Collection entries
Segment Open

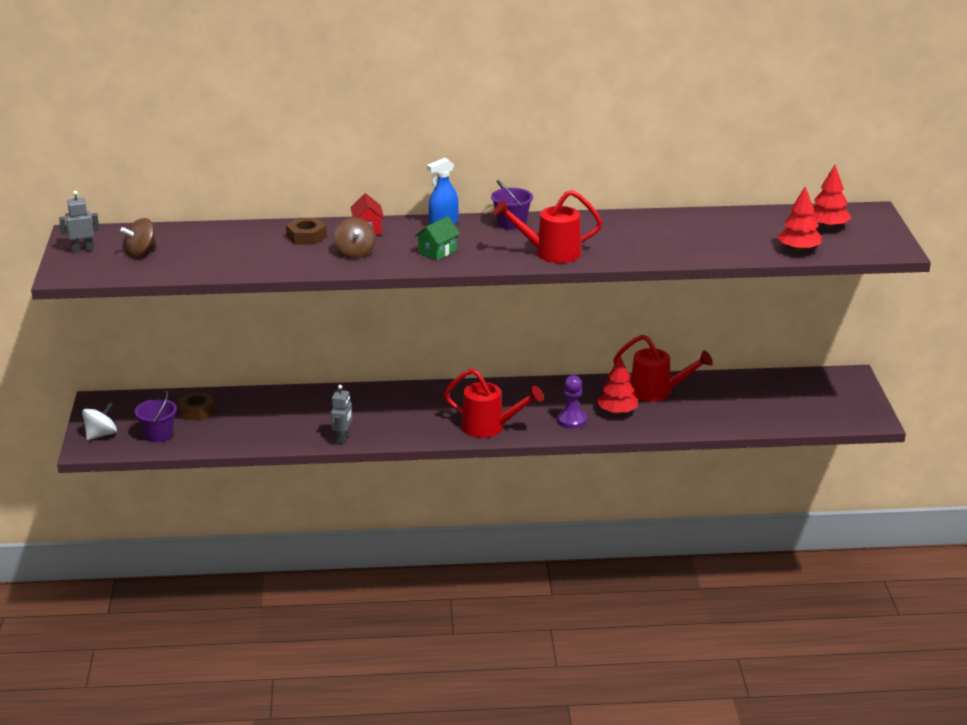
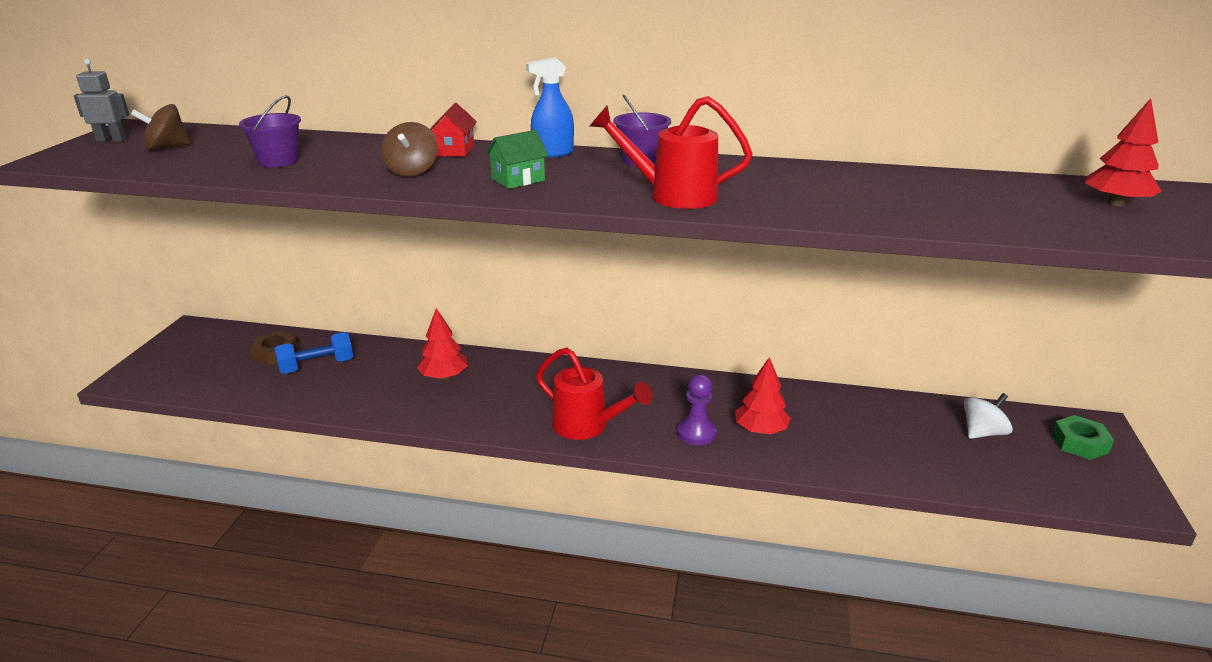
camera: 15 degrees right, 0 degrees up
(101, 434) = (155, 366): white spinning top -> white spinning top (982, 432)
(158, 434) = (211, 375): purple bucket -> purple bucket (278, 161)
(242, 415) = (317, 366): none -> blue dumbbell
(306, 236) = (373, 150): brown nut -> none
(343, 438) = (404, 412): grey robot -> none
(657, 392) = (821, 410): red watering can -> none
(798, 249) = (1069, 228): red tree -> red tree (444, 376)
(838, 389) = (1079, 443): none -> green nut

Segment Closed

▶ [WHAT YOU HAVE TO DO] An exact copy is needed of the closing lines of the entries above, counting from the one that contains "(158, 434) = (211, 375): purple" and including it and the last.

▶ [TASK SOLUTION]
(158, 434) = (211, 375): purple bucket -> purple bucket (278, 161)
(242, 415) = (317, 366): none -> blue dumbbell
(306, 236) = (373, 150): brown nut -> none
(343, 438) = (404, 412): grey robot -> none
(657, 392) = (821, 410): red watering can -> none
(798, 249) = (1069, 228): red tree -> red tree (444, 376)
(838, 389) = (1079, 443): none -> green nut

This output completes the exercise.